WHAT NEEDS TO BE DONE: Could you transcribe all of the data exactly and skip any pictures?

Data excerpts:
▬▬▬

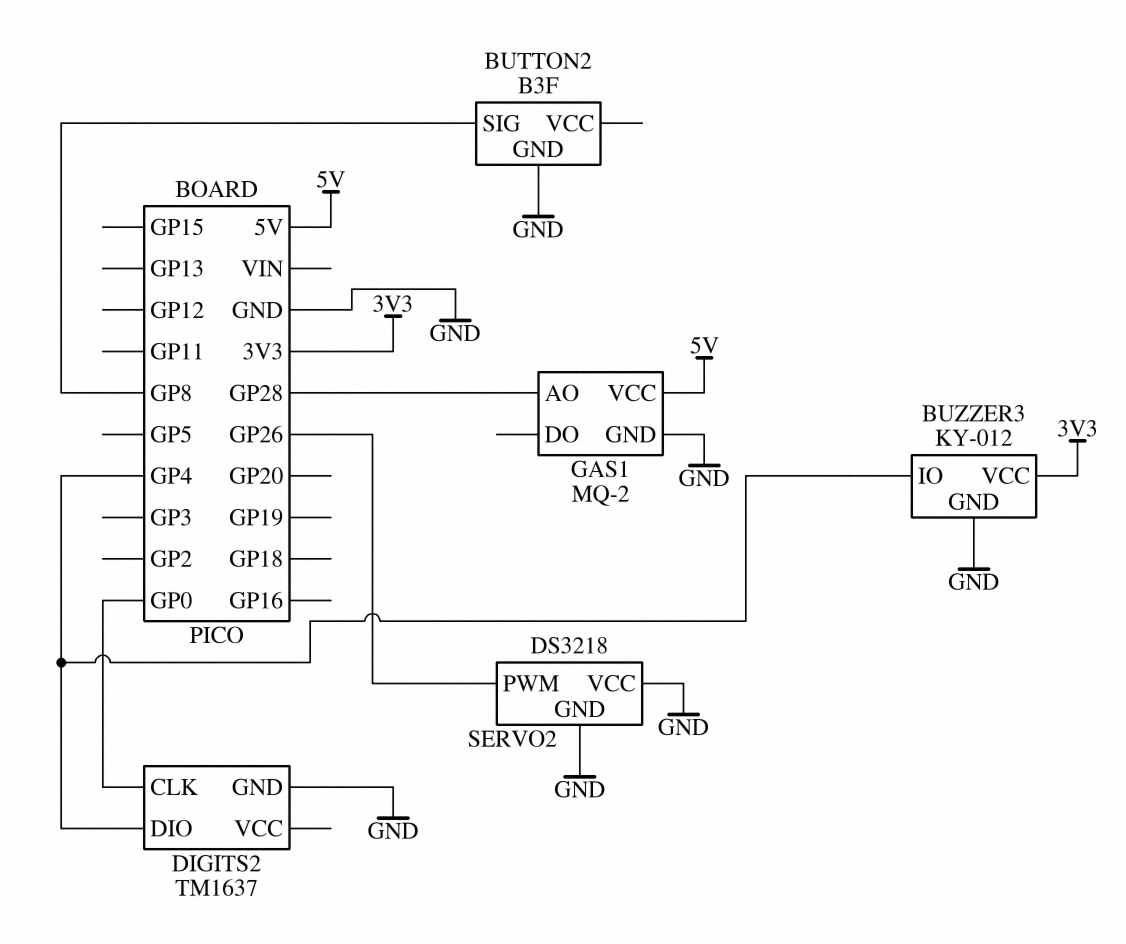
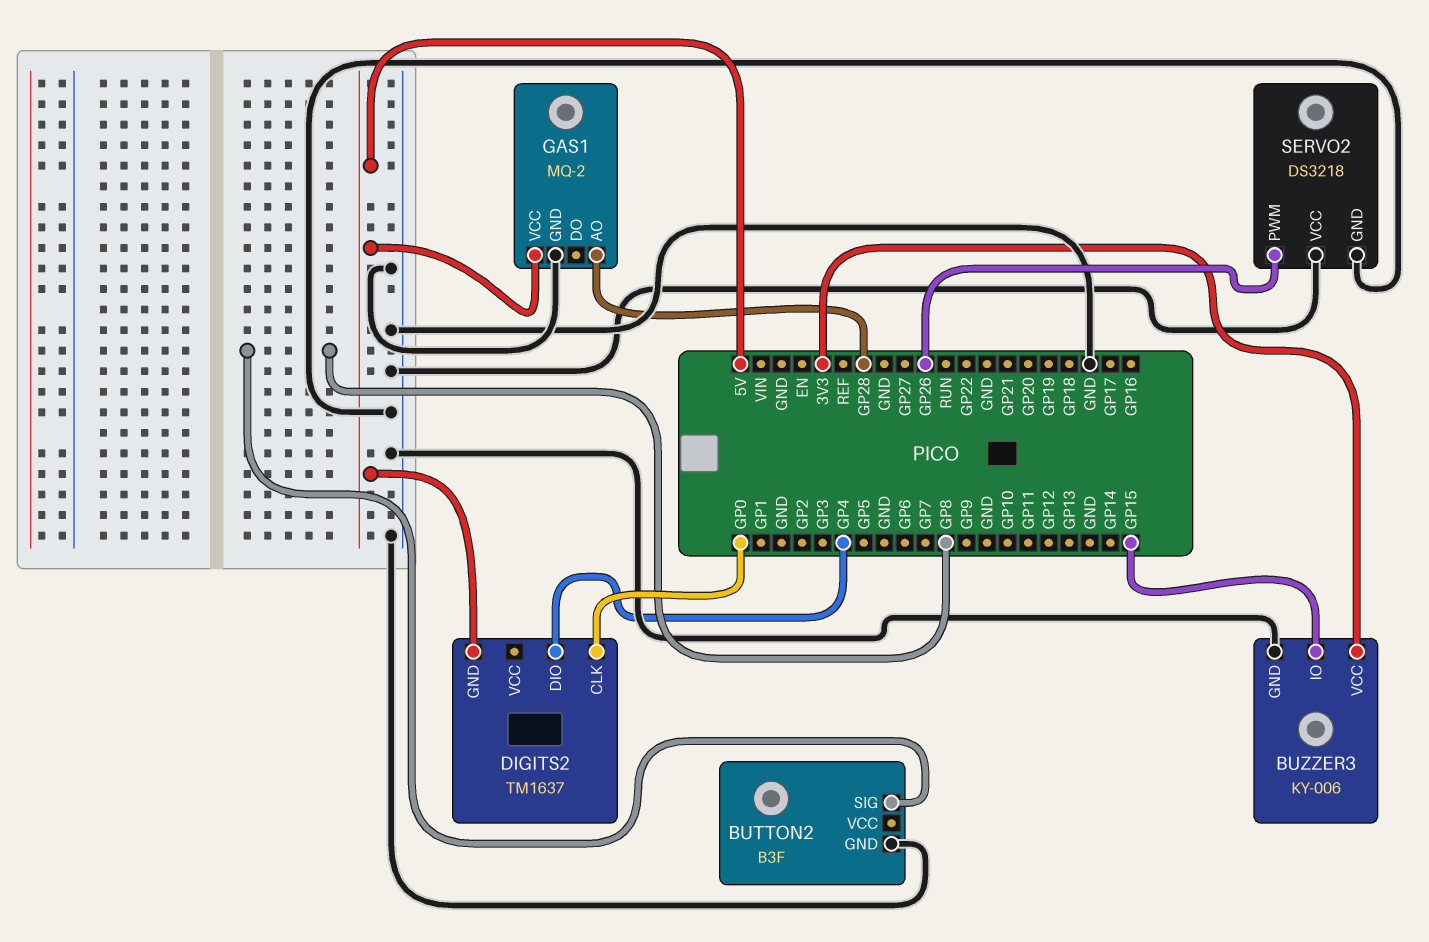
BUZZER3: KY-012 -> KY-006
BUZZER3 pin IO: GP4 -> GP15
DIGITS2 pin GND: GND -> 5V

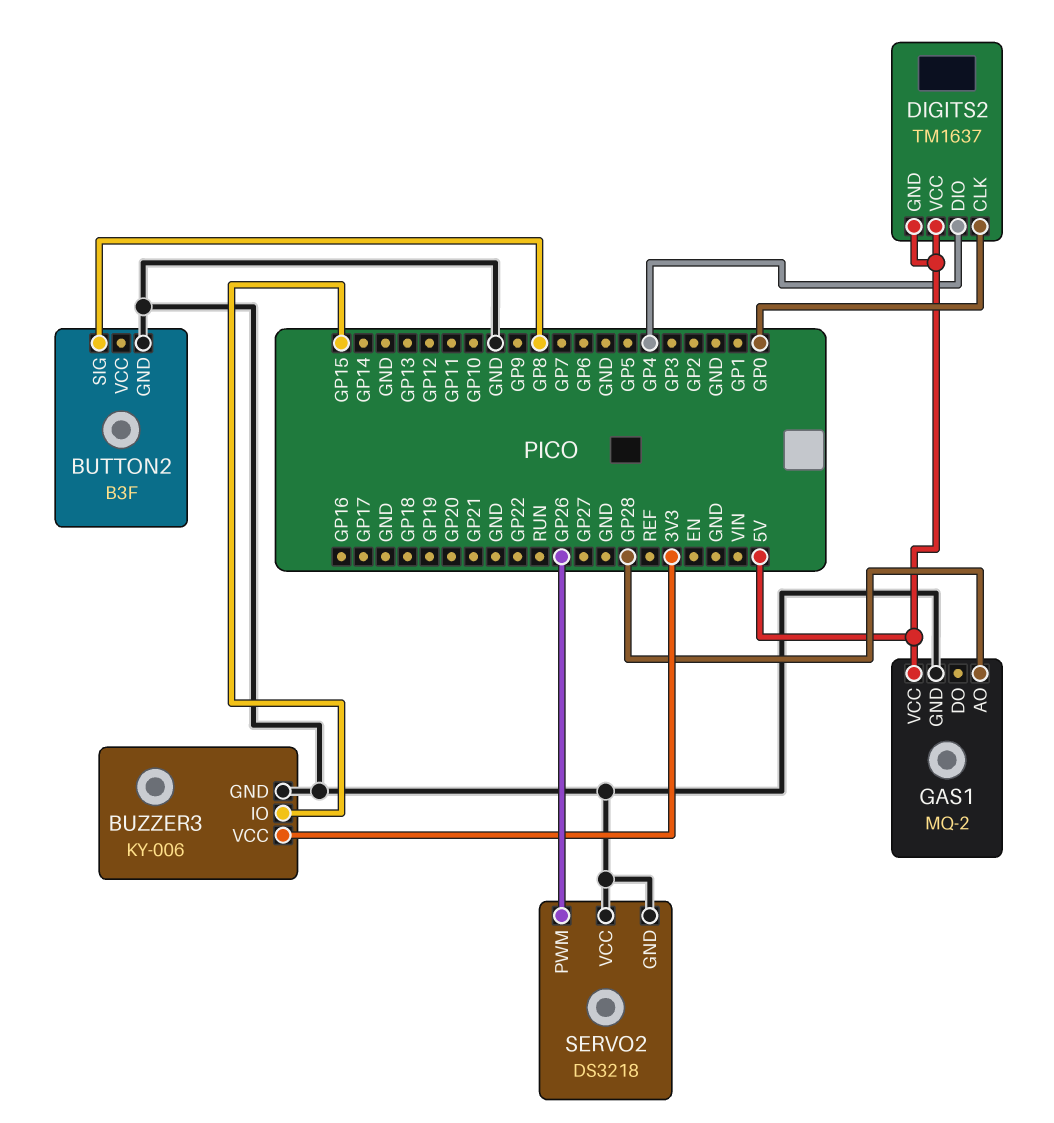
DIGITS2 pin VCC: none -> 5V

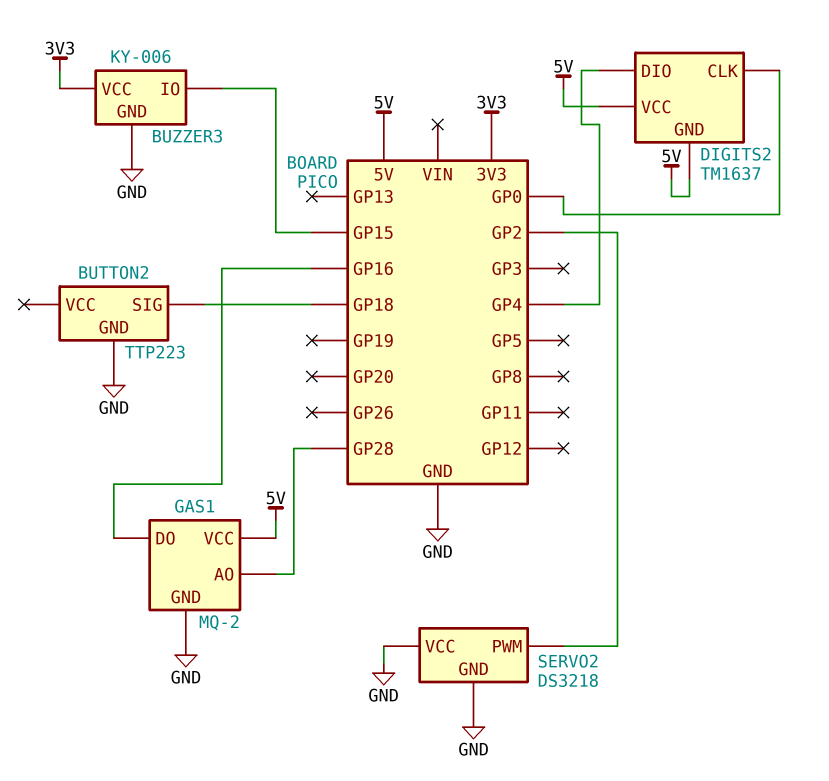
BUTTON2: B3F -> TTP223
BUTTON2 pin SIG: GP8 -> GP18
GAS1 pin DO: none -> GP16
SERVO2 pin PWM: GP26 -> GP2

▬▬▬

RESPONSE:
BUZZER3: KY-012 -> KY-006
BUZZER3 pin IO: GP4 -> GP15
DIGITS2 pin GND: GND -> 5V

DIGITS2 pin VCC: none -> 5V

BUTTON2: B3F -> TTP223
BUTTON2 pin SIG: GP8 -> GP18
GAS1 pin DO: none -> GP16
SERVO2 pin PWM: GP26 -> GP2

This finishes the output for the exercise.